BEGIN Records

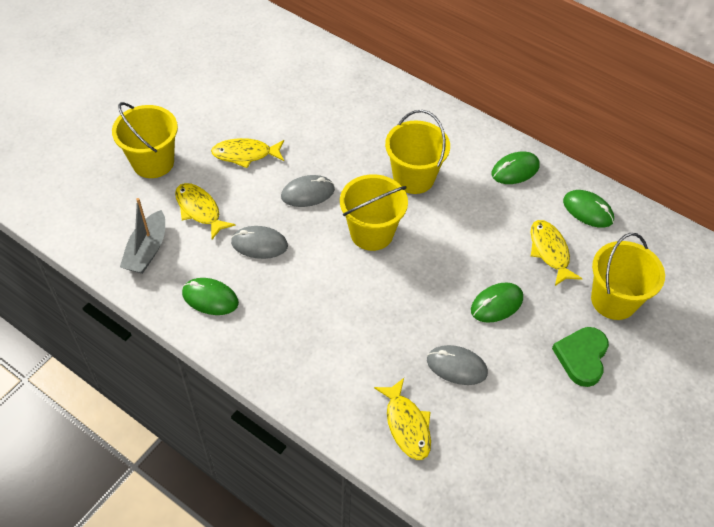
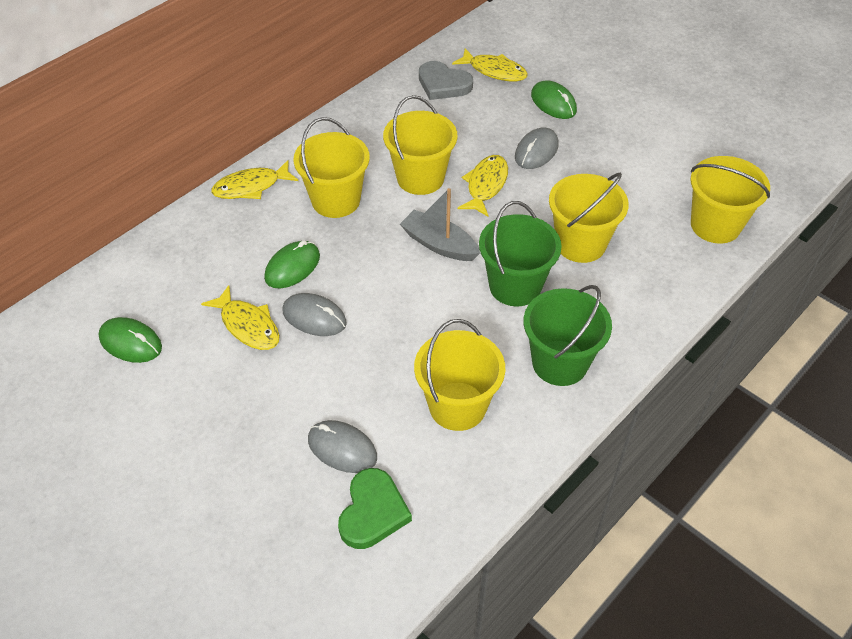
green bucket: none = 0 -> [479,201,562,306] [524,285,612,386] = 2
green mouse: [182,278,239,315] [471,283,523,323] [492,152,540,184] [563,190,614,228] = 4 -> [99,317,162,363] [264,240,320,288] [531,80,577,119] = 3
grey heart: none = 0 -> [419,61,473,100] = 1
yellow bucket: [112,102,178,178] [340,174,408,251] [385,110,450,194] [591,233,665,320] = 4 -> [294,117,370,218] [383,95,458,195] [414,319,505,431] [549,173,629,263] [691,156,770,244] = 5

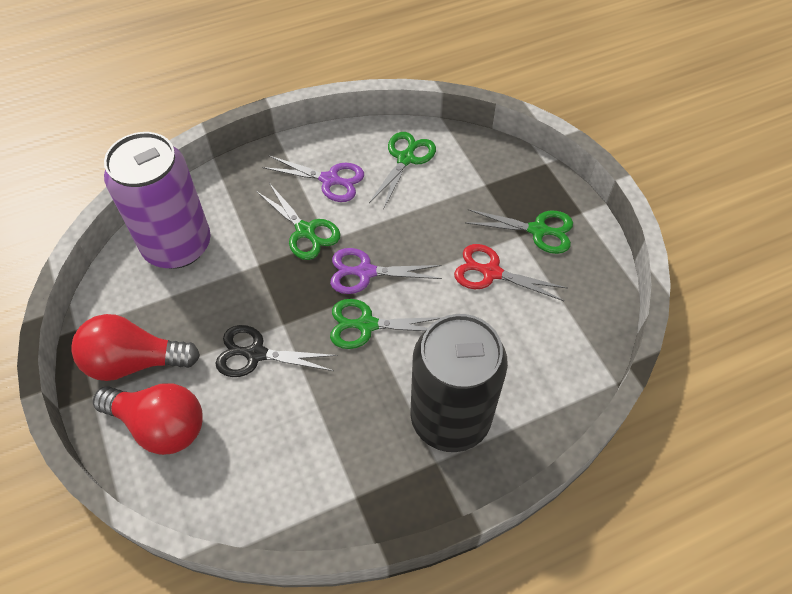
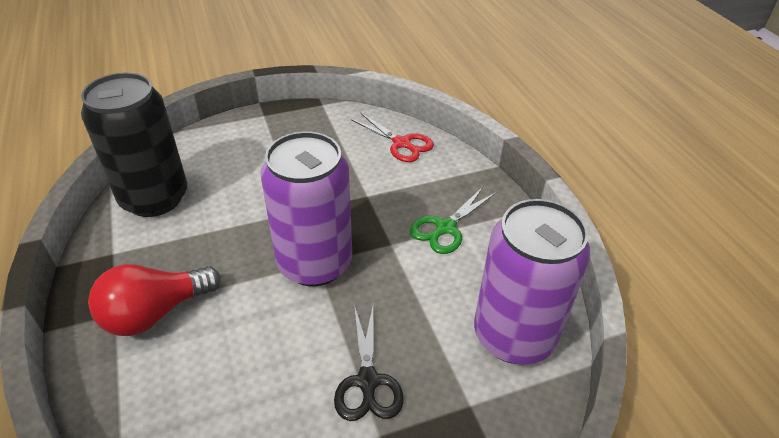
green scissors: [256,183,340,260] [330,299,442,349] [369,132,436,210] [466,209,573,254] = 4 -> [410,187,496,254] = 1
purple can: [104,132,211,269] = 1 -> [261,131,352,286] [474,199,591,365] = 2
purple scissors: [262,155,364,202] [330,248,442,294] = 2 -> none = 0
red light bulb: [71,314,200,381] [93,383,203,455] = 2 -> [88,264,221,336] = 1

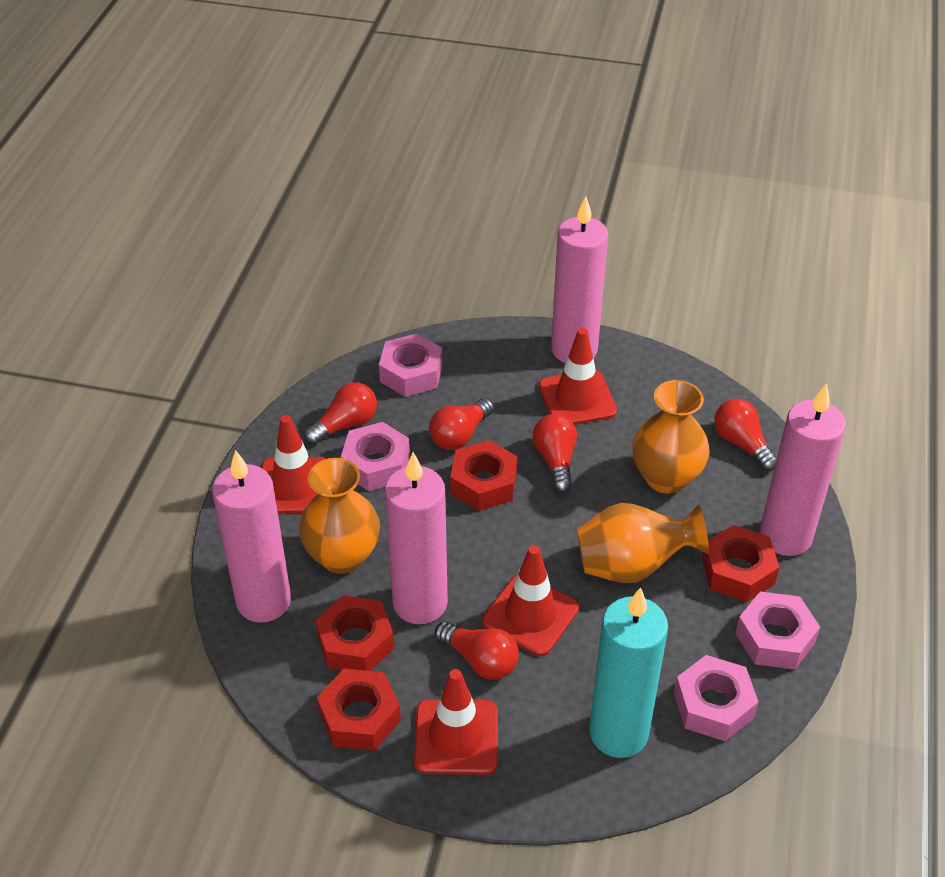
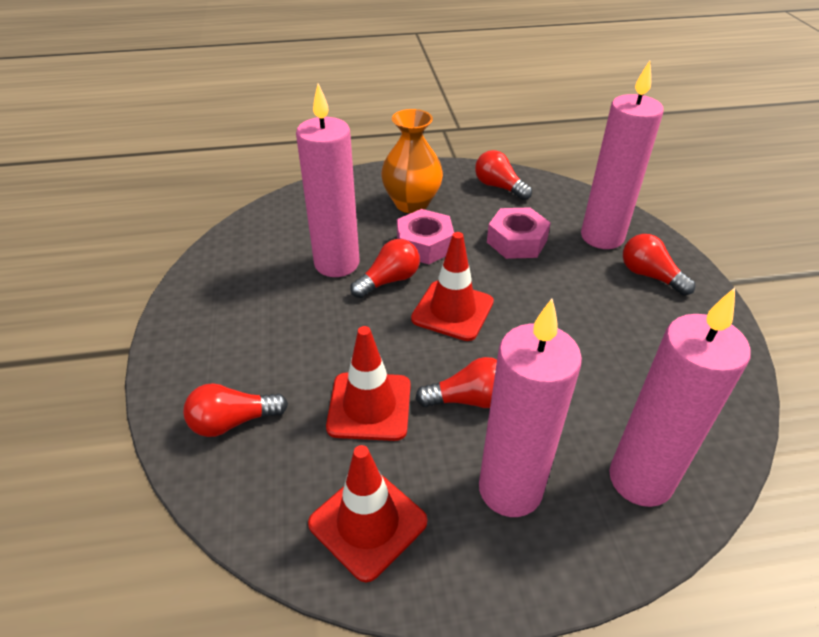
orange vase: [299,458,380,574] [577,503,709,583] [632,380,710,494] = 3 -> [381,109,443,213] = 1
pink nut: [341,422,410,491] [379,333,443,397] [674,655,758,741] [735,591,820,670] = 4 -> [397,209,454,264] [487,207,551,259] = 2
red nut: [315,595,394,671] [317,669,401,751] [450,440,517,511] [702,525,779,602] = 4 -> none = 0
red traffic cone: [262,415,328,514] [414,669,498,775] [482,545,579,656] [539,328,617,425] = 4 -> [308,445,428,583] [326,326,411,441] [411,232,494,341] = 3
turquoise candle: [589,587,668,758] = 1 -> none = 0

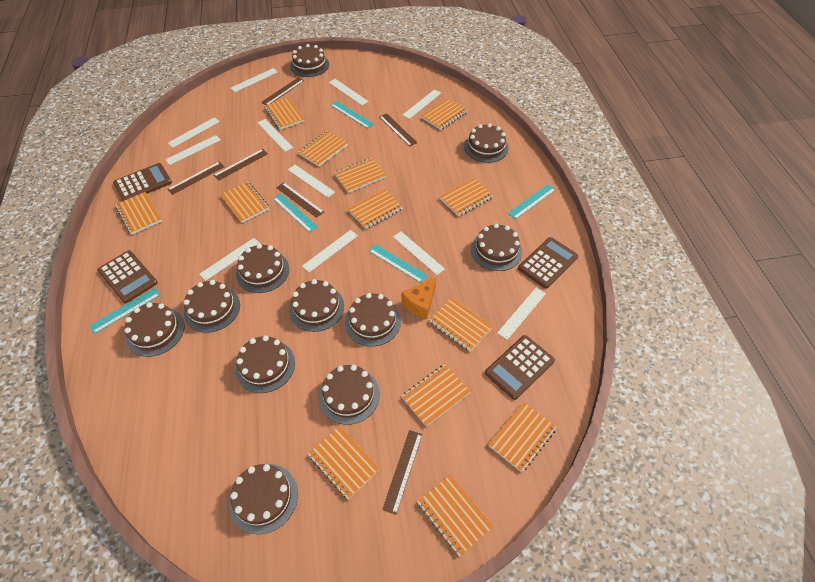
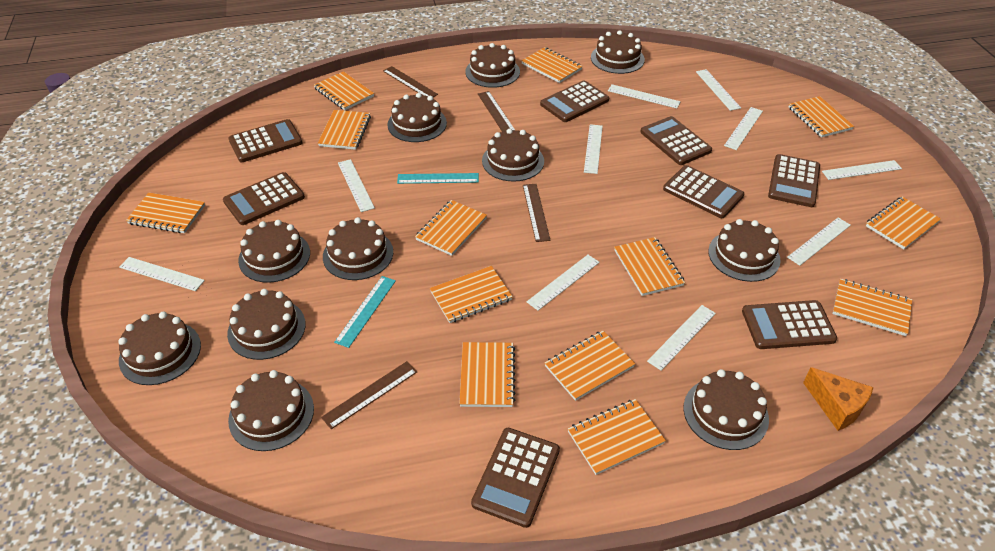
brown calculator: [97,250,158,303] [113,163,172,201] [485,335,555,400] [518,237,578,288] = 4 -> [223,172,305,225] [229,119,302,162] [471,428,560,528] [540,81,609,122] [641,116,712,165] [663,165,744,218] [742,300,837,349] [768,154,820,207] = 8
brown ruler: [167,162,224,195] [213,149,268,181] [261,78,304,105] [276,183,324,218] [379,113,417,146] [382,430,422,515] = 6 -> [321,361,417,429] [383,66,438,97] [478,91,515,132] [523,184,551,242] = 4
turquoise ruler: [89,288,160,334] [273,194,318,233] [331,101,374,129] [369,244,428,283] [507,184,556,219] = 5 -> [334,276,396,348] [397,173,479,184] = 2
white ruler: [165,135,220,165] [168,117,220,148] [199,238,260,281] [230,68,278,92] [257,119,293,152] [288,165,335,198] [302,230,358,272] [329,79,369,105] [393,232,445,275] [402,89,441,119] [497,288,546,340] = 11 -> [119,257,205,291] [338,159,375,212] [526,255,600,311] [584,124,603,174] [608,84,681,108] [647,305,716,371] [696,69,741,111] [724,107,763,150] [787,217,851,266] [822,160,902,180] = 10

END Records

• _Required action_: Filter the records down to the lines containing the word "bucket", and copy those.

• _Problem solution_:
green bucket: none = 0 -> [479,201,562,306] [524,285,612,386] = 2
yellow bucket: [112,102,178,178] [340,174,408,251] [385,110,450,194] [591,233,665,320] = 4 -> [294,117,370,218] [383,95,458,195] [414,319,505,431] [549,173,629,263] [691,156,770,244] = 5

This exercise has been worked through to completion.